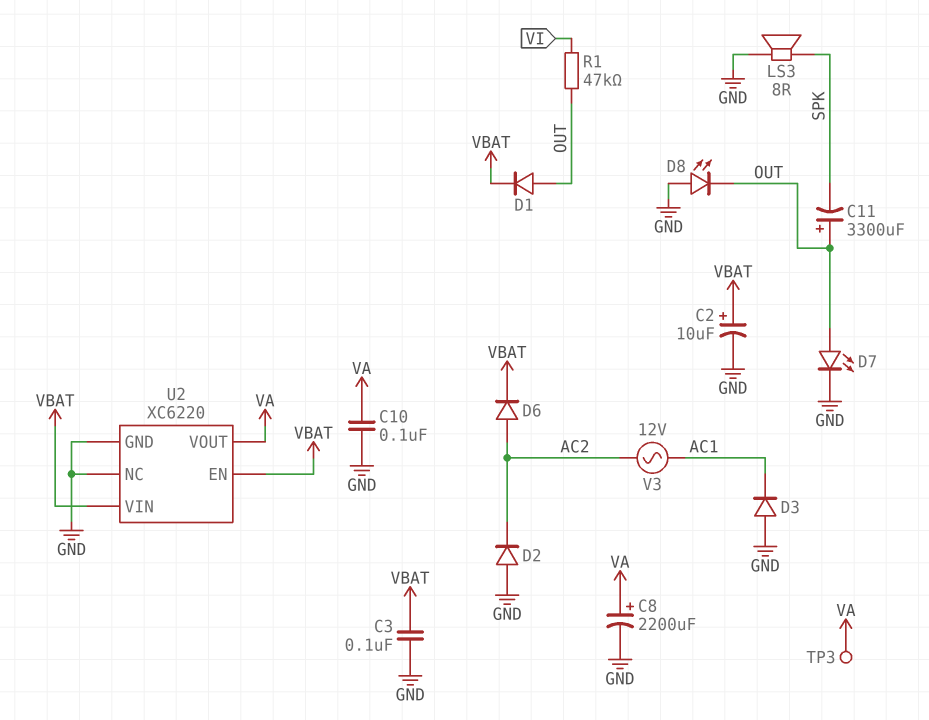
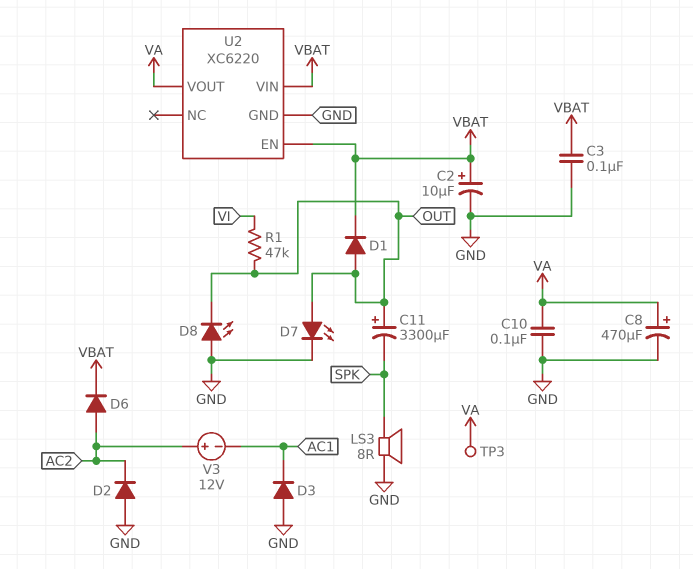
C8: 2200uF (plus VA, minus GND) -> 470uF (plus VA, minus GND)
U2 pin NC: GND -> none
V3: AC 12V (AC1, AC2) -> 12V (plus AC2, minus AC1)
————————
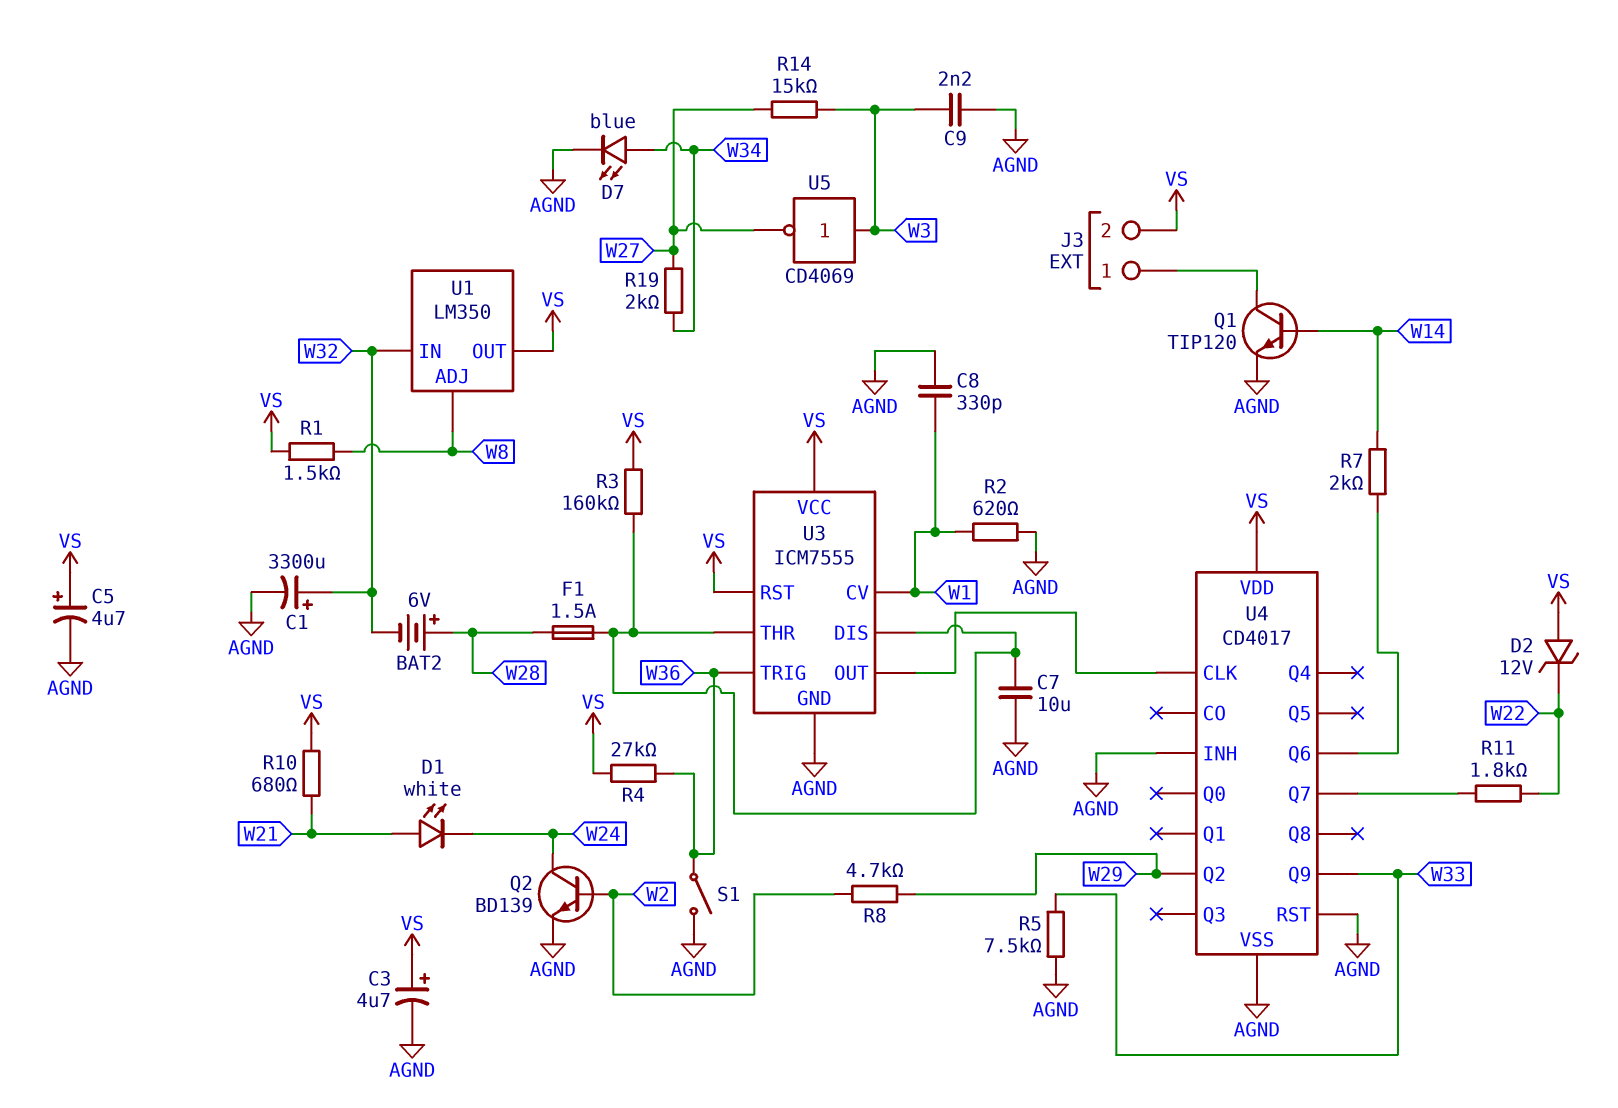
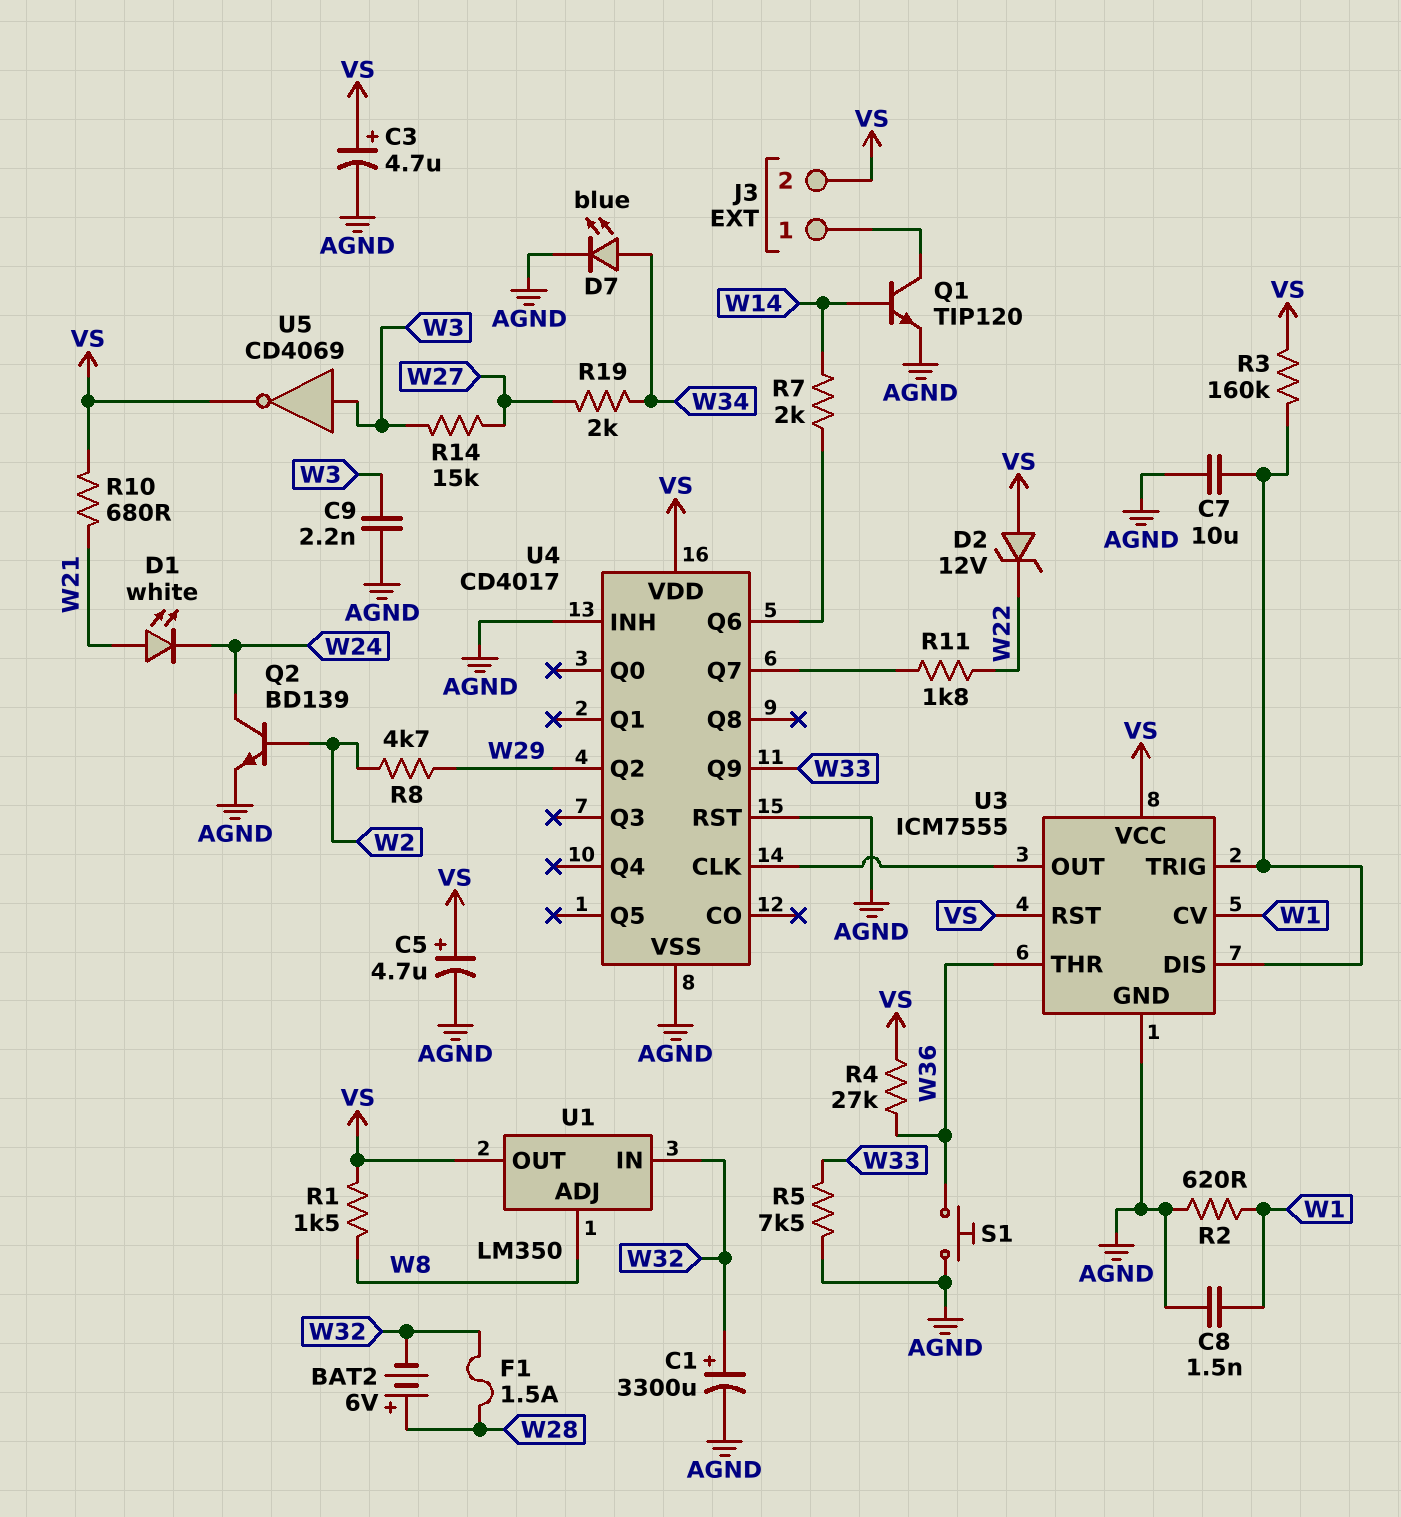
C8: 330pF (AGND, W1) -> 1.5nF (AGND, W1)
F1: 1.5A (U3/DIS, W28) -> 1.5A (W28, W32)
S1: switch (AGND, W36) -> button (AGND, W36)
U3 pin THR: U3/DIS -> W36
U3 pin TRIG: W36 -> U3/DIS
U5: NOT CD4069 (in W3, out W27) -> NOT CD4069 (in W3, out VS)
————————
From the entries above, restate word for word the lines from the line containing "U3 pin THR: U3/DIS -> W36" to the line containing "U5: NOT CD4069", both ends included, and nothing more.

## Response area
U3 pin THR: U3/DIS -> W36
U3 pin TRIG: W36 -> U3/DIS
U5: NOT CD4069 (in W3, out W27) -> NOT CD4069 (in W3, out VS)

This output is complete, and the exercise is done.